ACTIVITY ->
Type the data below again exactly. Omit all pictures.

--------------------

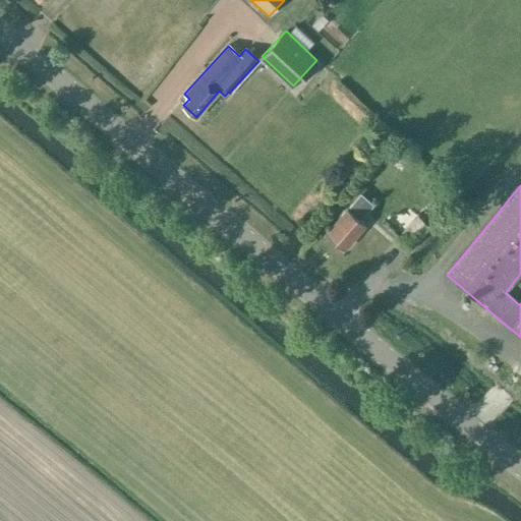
[(348,208),(326,232),(345,248),(365,225),(359,219),(373,205),(362,194),(349,209),(348,208)]
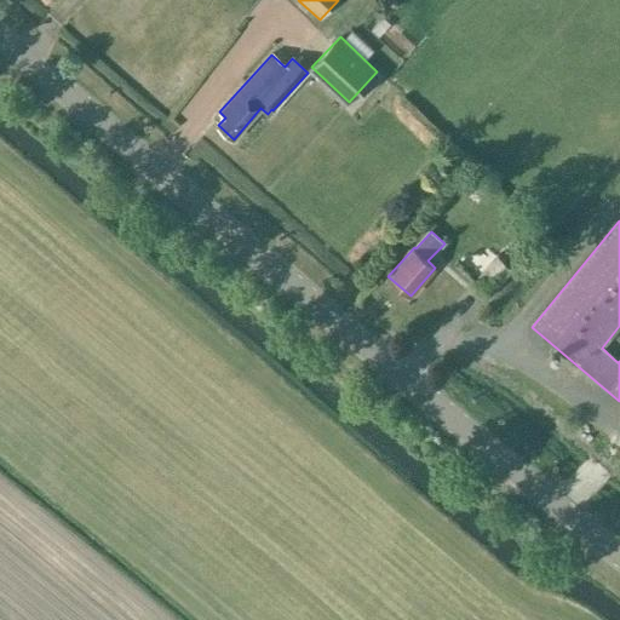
[(516,268),(501,253),(475,283),(489,298),(516,268)]
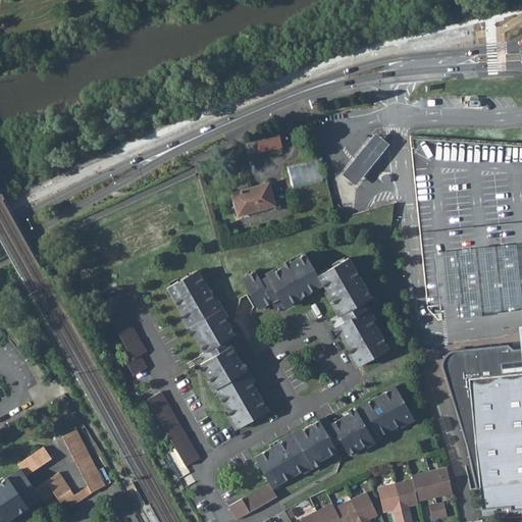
[(244,142),(247,155),(281,147),(278,133),(252,139),(250,140),(244,142)]
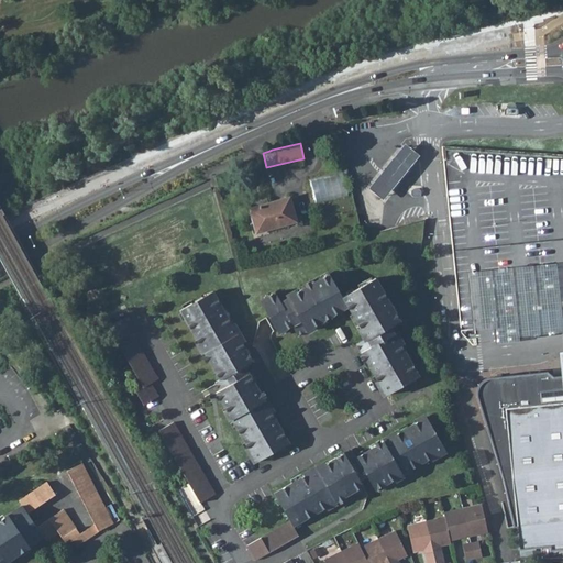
[(419,156),(405,144),(368,188),(383,200),(419,156)]
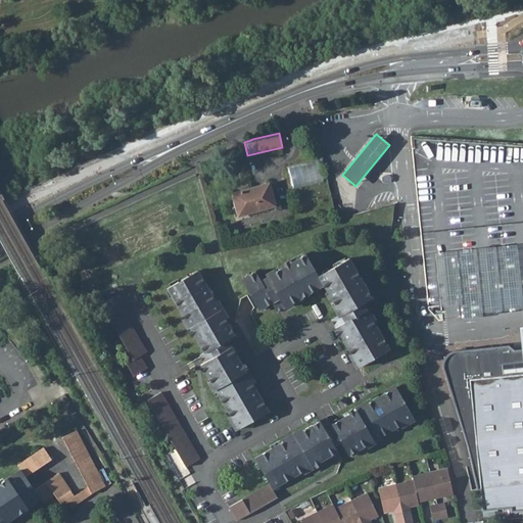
[(321,159),(285,167),(289,188),(325,182),(321,159)]
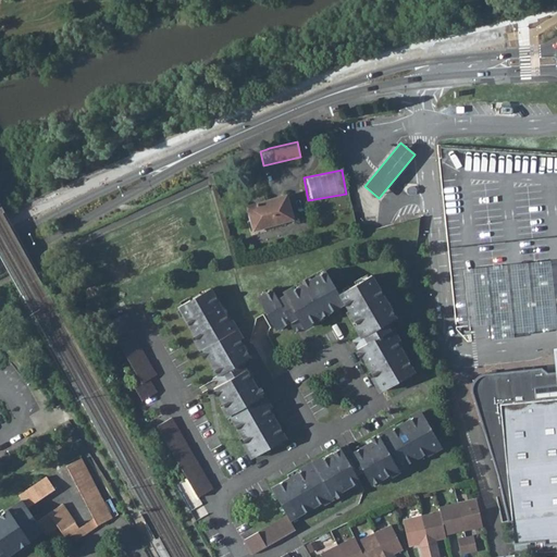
[(246,206),(254,231),(294,220),(287,195),(246,206)]
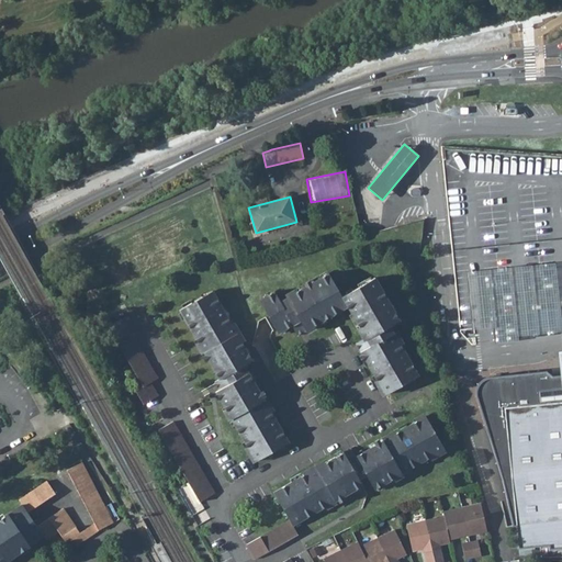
[(489,328),(491,349),(523,345),(521,336),(526,336),(561,332),(561,317),(557,263),(519,267),(478,271),(462,272),(468,330),(483,328),(489,328)]
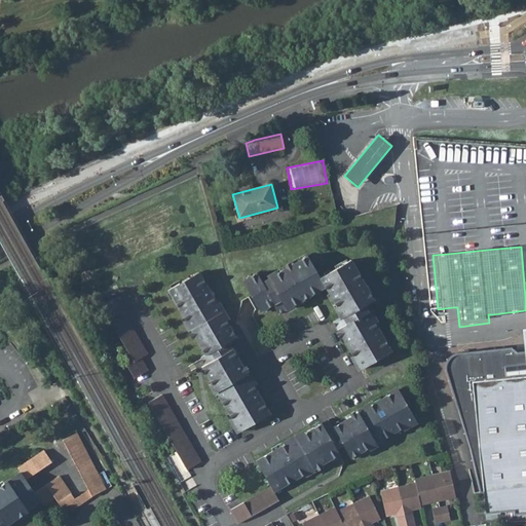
[(256,273),(242,282),(260,312),(273,305),(280,300),(286,309),(325,288),(342,316),(346,324),(337,329),(361,370),(364,368),(390,351),(365,305),(374,300),(350,260),(320,277),(307,257),(261,283),(256,273)]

--------------------

ANSWER TO THE PROBLEM ->
[(348,208),(326,232),(345,248),(365,225),(359,219),(373,205),(362,194),(349,209),(348,208)]
[(516,268),(501,253),(475,283),(489,298),(516,268)]
[(244,142),(247,155),(281,147),(278,133),(252,139),(250,140),(244,142)]
[(419,156),(405,144),(368,188),(383,200),(419,156)]
[(321,159),(285,167),(289,188),(325,182),(321,159)]
[(246,206),(254,231),(294,220),(287,195),(246,206)]
[(489,328),(491,349),(523,345),(521,336),(526,336),(561,332),(561,317),(557,263),(519,267),(478,271),(462,272),(468,330),(483,328),(489,328)]
[(256,273),(242,282),(260,312),(273,305),(280,300),(286,309),(325,288),(342,316),(346,324),(337,329),(361,370),(364,368),(390,351),(365,305),(374,300),(350,260),(320,277),(307,257),(261,283),(256,273)]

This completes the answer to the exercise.